• Work instruction: These entries are to be set down again exactly.

[Saved entries]
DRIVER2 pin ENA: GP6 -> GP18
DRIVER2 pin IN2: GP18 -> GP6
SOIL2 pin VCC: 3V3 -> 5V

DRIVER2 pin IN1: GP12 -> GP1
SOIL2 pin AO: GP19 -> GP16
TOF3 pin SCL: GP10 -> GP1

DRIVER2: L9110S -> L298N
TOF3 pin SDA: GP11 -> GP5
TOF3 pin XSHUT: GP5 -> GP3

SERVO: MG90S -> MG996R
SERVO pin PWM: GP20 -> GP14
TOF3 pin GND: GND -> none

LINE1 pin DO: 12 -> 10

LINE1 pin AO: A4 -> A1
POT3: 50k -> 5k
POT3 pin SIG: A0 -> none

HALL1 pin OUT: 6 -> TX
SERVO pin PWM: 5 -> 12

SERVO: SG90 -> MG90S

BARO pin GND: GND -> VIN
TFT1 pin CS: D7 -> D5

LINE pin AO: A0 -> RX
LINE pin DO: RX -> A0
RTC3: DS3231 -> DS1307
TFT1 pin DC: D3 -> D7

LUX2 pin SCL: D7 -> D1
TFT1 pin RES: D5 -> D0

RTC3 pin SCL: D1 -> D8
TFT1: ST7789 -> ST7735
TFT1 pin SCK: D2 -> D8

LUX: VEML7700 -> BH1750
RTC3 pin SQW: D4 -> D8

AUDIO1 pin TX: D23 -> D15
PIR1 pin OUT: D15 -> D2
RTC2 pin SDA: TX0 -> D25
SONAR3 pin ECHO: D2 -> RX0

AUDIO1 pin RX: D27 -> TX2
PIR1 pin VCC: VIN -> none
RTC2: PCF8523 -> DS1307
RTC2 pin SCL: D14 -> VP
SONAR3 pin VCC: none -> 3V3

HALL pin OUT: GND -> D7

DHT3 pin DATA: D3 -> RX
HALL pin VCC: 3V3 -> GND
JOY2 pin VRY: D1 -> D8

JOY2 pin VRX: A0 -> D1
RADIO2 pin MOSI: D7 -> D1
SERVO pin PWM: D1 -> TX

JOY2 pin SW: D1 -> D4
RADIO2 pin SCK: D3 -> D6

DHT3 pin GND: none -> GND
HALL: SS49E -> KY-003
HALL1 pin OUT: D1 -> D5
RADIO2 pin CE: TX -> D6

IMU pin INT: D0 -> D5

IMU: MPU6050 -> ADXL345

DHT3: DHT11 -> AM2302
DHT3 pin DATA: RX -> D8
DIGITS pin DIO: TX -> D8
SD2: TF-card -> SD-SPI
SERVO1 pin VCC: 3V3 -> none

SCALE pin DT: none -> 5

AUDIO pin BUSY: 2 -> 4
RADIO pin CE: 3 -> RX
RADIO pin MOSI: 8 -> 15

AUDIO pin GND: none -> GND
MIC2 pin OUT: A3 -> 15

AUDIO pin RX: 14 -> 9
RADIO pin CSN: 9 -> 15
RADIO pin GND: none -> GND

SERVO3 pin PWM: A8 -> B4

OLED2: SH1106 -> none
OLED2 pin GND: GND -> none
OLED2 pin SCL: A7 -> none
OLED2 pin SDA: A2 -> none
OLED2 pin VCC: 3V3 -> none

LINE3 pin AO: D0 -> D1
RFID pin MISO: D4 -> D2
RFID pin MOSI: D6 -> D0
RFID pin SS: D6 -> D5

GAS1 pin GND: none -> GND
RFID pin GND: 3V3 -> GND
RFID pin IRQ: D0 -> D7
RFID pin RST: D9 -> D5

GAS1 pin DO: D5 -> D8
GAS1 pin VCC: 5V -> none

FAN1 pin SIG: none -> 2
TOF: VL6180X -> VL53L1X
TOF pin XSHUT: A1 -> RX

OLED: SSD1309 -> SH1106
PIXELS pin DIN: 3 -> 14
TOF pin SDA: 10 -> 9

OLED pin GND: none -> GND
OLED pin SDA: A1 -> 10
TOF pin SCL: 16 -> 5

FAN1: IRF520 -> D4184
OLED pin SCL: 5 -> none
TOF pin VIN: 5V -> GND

• Task output:
DRIVER2 pin ENA: GP6 -> GP18
DRIVER2 pin IN2: GP18 -> GP6
SOIL2 pin VCC: 3V3 -> 5V

DRIVER2 pin IN1: GP12 -> GP1
SOIL2 pin AO: GP19 -> GP16
TOF3 pin SCL: GP10 -> GP1

DRIVER2: L9110S -> L298N
TOF3 pin SDA: GP11 -> GP5
TOF3 pin XSHUT: GP5 -> GP3

SERVO: MG90S -> MG996R
SERVO pin PWM: GP20 -> GP14
TOF3 pin GND: GND -> none

LINE1 pin DO: 12 -> 10

LINE1 pin AO: A4 -> A1
POT3: 50k -> 5k
POT3 pin SIG: A0 -> none

HALL1 pin OUT: 6 -> TX
SERVO pin PWM: 5 -> 12

SERVO: SG90 -> MG90S

BARO pin GND: GND -> VIN
TFT1 pin CS: D7 -> D5

LINE pin AO: A0 -> RX
LINE pin DO: RX -> A0
RTC3: DS3231 -> DS1307
TFT1 pin DC: D3 -> D7

LUX2 pin SCL: D7 -> D1
TFT1 pin RES: D5 -> D0

RTC3 pin SCL: D1 -> D8
TFT1: ST7789 -> ST7735
TFT1 pin SCK: D2 -> D8

LUX: VEML7700 -> BH1750
RTC3 pin SQW: D4 -> D8

AUDIO1 pin TX: D23 -> D15
PIR1 pin OUT: D15 -> D2
RTC2 pin SDA: TX0 -> D25
SONAR3 pin ECHO: D2 -> RX0

AUDIO1 pin RX: D27 -> TX2
PIR1 pin VCC: VIN -> none
RTC2: PCF8523 -> DS1307
RTC2 pin SCL: D14 -> VP
SONAR3 pin VCC: none -> 3V3

HALL pin OUT: GND -> D7

DHT3 pin DATA: D3 -> RX
HALL pin VCC: 3V3 -> GND
JOY2 pin VRY: D1 -> D8

JOY2 pin VRX: A0 -> D1
RADIO2 pin MOSI: D7 -> D1
SERVO pin PWM: D1 -> TX

JOY2 pin SW: D1 -> D4
RADIO2 pin SCK: D3 -> D6

DHT3 pin GND: none -> GND
HALL: SS49E -> KY-003
HALL1 pin OUT: D1 -> D5
RADIO2 pin CE: TX -> D6

IMU pin INT: D0 -> D5

IMU: MPU6050 -> ADXL345

DHT3: DHT11 -> AM2302
DHT3 pin DATA: RX -> D8
DIGITS pin DIO: TX -> D8
SD2: TF-card -> SD-SPI
SERVO1 pin VCC: 3V3 -> none

SCALE pin DT: none -> 5

AUDIO pin BUSY: 2 -> 4
RADIO pin CE: 3 -> RX
RADIO pin MOSI: 8 -> 15

AUDIO pin GND: none -> GND
MIC2 pin OUT: A3 -> 15

AUDIO pin RX: 14 -> 9
RADIO pin CSN: 9 -> 15
RADIO pin GND: none -> GND

SERVO3 pin PWM: A8 -> B4

OLED2: SH1106 -> none
OLED2 pin GND: GND -> none
OLED2 pin SCL: A7 -> none
OLED2 pin SDA: A2 -> none
OLED2 pin VCC: 3V3 -> none

LINE3 pin AO: D0 -> D1
RFID pin MISO: D4 -> D2
RFID pin MOSI: D6 -> D0
RFID pin SS: D6 -> D5

GAS1 pin GND: none -> GND
RFID pin GND: 3V3 -> GND
RFID pin IRQ: D0 -> D7
RFID pin RST: D9 -> D5

GAS1 pin DO: D5 -> D8
GAS1 pin VCC: 5V -> none

FAN1 pin SIG: none -> 2
TOF: VL6180X -> VL53L1X
TOF pin XSHUT: A1 -> RX

OLED: SSD1309 -> SH1106
PIXELS pin DIN: 3 -> 14
TOF pin SDA: 10 -> 9

OLED pin GND: none -> GND
OLED pin SDA: A1 -> 10
TOF pin SCL: 16 -> 5

FAN1: IRF520 -> D4184
OLED pin SCL: 5 -> none
TOF pin VIN: 5V -> GND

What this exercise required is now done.